Records from a dataset:
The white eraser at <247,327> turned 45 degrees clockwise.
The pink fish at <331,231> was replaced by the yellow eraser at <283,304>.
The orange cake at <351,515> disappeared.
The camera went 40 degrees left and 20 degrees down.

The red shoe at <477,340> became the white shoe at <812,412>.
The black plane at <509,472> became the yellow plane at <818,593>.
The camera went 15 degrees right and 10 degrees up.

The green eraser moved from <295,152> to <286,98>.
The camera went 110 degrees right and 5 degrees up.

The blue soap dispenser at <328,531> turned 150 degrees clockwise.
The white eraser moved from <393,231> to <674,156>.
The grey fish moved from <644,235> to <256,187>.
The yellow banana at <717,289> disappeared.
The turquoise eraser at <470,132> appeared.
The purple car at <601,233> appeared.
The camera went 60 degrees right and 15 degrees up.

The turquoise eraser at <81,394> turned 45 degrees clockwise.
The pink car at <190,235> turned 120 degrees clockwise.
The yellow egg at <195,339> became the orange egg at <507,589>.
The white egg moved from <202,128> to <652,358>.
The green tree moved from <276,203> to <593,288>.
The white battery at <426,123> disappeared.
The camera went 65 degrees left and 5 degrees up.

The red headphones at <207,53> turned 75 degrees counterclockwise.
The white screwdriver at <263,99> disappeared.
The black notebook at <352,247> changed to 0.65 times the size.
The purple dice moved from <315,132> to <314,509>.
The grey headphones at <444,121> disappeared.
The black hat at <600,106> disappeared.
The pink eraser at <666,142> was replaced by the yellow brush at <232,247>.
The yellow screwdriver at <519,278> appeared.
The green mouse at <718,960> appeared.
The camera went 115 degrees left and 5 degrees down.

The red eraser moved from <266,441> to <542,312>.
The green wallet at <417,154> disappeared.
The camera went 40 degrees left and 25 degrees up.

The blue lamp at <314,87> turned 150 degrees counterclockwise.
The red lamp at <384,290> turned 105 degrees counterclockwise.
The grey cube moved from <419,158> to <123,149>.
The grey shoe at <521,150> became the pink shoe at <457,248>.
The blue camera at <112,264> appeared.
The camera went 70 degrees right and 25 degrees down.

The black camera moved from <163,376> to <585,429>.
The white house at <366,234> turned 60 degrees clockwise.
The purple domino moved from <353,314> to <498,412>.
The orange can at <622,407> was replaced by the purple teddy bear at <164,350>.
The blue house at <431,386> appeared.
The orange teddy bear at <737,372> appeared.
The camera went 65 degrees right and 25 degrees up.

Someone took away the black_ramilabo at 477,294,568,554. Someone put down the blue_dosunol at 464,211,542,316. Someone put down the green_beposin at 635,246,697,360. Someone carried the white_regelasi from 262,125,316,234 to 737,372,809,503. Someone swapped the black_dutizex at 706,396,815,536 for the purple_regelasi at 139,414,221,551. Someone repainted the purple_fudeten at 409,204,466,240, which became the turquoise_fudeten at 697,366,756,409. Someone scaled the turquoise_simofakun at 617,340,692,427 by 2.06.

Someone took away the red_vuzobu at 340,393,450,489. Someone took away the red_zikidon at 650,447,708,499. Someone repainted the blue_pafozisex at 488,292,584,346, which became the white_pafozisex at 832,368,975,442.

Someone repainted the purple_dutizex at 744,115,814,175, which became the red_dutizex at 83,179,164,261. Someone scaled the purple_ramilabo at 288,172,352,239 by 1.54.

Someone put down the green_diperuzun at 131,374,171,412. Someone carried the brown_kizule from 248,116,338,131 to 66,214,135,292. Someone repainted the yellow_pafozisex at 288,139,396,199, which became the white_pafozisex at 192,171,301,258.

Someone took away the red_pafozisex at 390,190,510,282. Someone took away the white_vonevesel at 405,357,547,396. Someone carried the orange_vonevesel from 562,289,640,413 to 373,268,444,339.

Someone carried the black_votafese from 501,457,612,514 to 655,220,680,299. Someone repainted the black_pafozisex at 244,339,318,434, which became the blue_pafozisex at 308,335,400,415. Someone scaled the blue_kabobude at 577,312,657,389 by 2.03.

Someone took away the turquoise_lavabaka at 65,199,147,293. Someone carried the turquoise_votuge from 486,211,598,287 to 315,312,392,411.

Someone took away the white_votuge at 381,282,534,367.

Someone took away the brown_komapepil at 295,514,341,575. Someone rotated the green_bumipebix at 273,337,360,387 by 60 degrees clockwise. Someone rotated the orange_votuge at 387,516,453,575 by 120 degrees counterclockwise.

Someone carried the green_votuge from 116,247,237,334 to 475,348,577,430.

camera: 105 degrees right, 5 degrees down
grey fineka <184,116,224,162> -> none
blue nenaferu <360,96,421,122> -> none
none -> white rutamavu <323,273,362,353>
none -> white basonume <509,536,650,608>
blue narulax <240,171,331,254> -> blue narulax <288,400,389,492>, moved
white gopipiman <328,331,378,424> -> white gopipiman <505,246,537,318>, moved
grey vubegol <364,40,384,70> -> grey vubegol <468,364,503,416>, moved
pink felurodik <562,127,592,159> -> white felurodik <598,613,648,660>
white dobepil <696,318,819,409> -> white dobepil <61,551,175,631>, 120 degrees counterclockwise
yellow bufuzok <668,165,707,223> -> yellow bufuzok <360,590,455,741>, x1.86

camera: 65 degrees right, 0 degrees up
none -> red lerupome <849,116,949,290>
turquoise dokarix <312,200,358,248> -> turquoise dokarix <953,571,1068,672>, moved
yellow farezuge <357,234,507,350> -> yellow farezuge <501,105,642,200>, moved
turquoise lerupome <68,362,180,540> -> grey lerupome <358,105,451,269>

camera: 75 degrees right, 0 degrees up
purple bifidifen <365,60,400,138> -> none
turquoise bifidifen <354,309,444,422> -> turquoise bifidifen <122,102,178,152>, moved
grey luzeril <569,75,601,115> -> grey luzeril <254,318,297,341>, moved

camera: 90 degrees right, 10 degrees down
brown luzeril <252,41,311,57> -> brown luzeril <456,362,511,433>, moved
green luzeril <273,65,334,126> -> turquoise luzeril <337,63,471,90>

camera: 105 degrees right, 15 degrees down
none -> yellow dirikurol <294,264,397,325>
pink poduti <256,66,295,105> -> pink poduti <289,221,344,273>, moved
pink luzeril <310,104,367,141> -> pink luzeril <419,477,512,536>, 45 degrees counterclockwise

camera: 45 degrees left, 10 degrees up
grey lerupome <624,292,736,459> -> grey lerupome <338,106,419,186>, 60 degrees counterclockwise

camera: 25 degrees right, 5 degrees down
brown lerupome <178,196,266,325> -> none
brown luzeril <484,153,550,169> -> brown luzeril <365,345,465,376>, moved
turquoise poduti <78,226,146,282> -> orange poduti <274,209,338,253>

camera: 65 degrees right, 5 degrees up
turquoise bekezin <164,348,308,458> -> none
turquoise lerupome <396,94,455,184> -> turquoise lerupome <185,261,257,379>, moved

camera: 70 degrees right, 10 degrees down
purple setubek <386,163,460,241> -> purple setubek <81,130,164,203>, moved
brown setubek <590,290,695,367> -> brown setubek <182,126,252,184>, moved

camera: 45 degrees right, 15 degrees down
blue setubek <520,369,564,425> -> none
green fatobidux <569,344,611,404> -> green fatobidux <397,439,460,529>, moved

▸ **WHAT IS EXPECTED**
Begin with the first line of the records and reproduce each line as is, ending with the line that holds "The orange cake at <351,515> disappeared.".

▸ **TASK SOLUTION**
The white eraser at <247,327> turned 45 degrees clockwise.
The pink fish at <331,231> was replaced by the yellow eraser at <283,304>.
The orange cake at <351,515> disappeared.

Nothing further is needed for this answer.